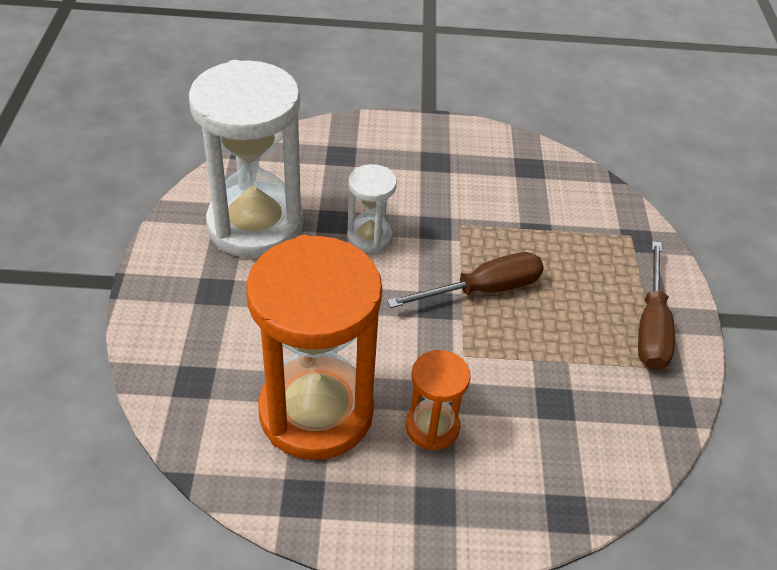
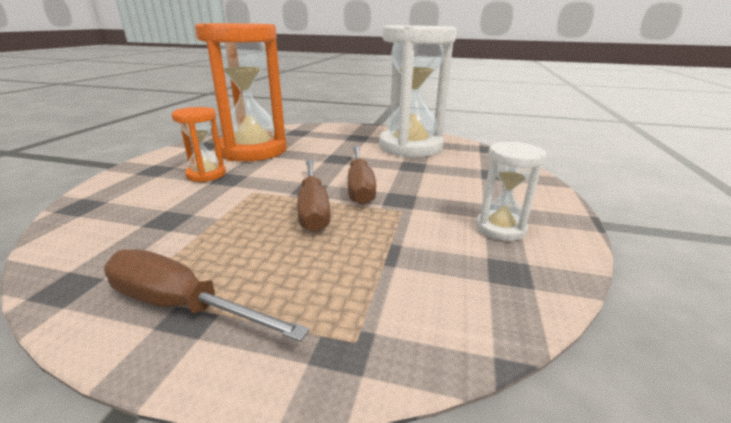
camera: 105 degrees right, 20 degrees down
white hourglass [347,164,397,253] -> white hourglass moved to [476,142,547,241]
none -> brown screwdriver [348,146,376,205]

- - - -

Each line from the one holding "white hourglass [347,164,397,253]" to the end of the data above goes into the answer exactly as written, and no other line does.

Answer area >>
white hourglass [347,164,397,253] -> white hourglass moved to [476,142,547,241]
none -> brown screwdriver [348,146,376,205]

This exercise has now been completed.